◆ EXERCISE REQUIREMENTS ◆
There is one span to output from the data below: the lines starting at the line with "orange clock: 0 -> 3" and ending at the line with "pink phone: 3 -> 2". Output it exactly, ends included, nothing more.

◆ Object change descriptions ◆
........

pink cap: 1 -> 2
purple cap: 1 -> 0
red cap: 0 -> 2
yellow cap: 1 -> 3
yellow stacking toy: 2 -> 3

........

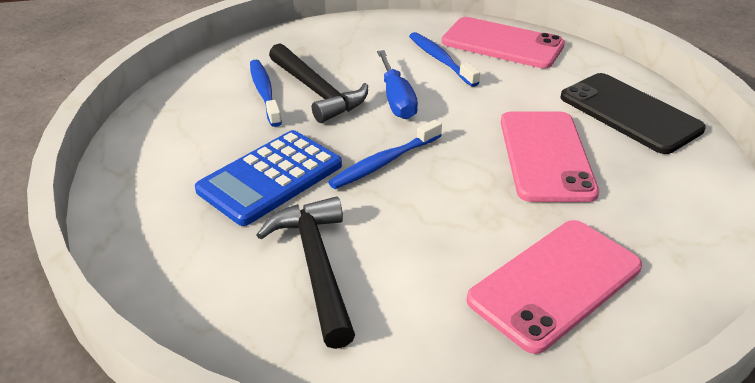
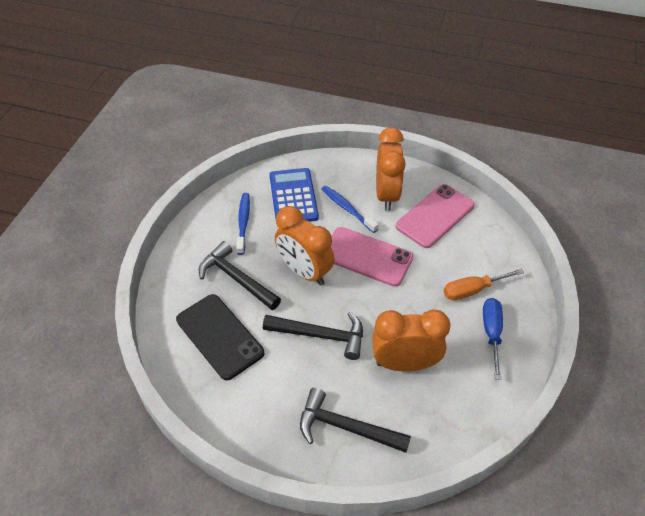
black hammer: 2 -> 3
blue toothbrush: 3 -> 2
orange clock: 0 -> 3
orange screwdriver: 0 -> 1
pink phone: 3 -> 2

........

◆ EXERCISE RESULT ◆
orange clock: 0 -> 3
orange screwdriver: 0 -> 1
pink phone: 3 -> 2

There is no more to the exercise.